(Items from a data source)
-- -- --

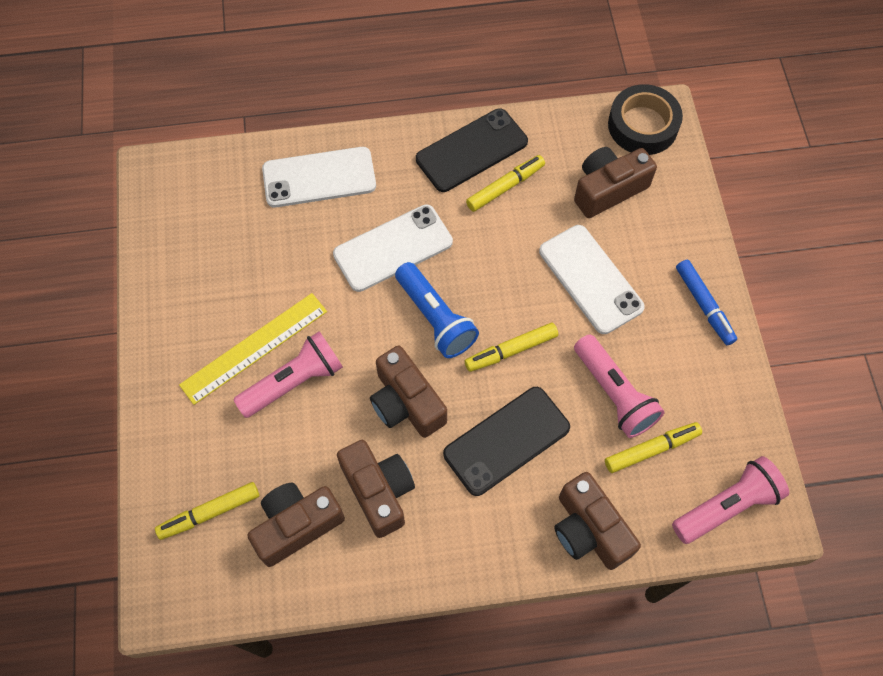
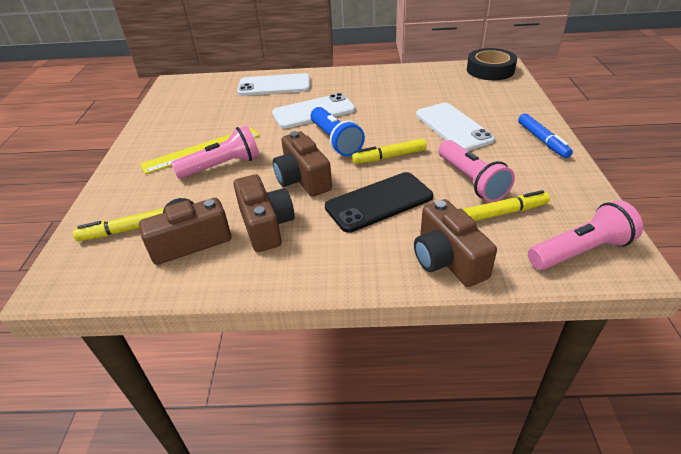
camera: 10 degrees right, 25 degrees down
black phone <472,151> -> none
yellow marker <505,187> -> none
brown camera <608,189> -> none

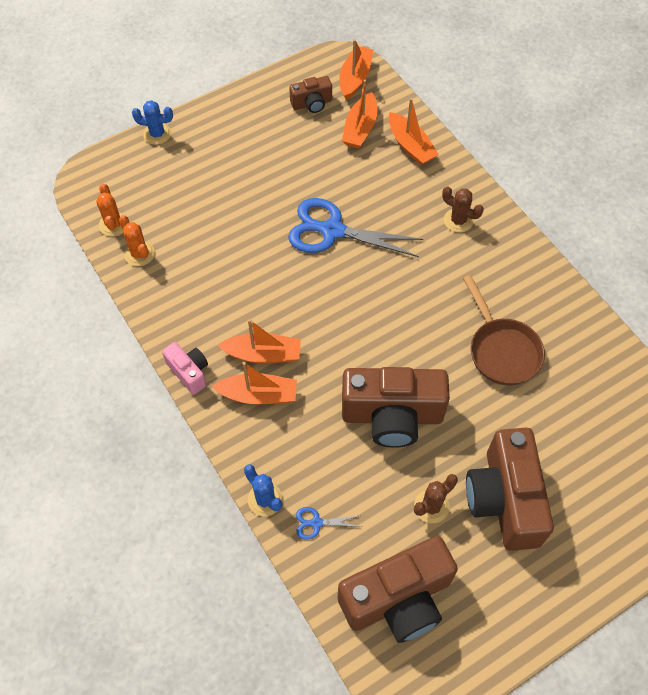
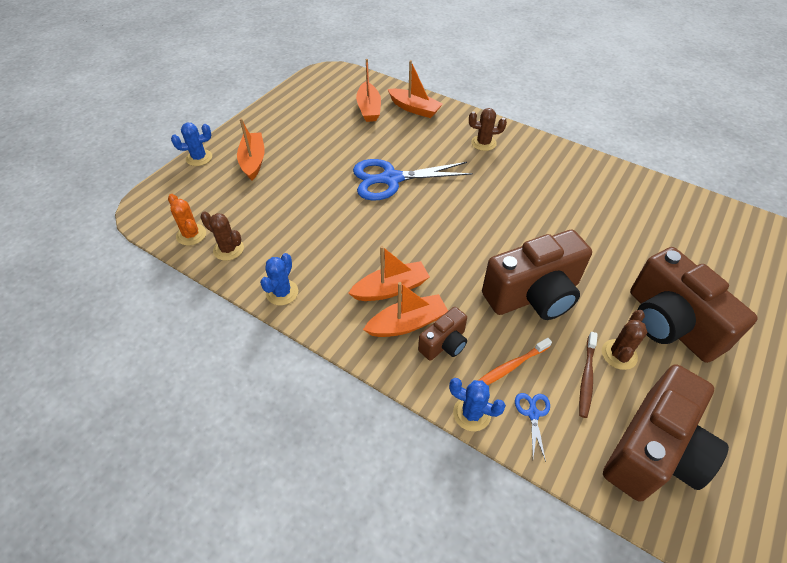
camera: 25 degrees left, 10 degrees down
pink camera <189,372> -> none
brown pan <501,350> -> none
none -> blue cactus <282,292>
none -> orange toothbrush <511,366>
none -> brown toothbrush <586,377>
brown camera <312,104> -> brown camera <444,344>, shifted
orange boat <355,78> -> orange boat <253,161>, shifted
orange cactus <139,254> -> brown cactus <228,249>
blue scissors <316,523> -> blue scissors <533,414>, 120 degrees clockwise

-- -- --

ASSIGNED TASK
On how many lines above does the word "blue" appear? Only the number should be given.

YOUR SOLUTION
2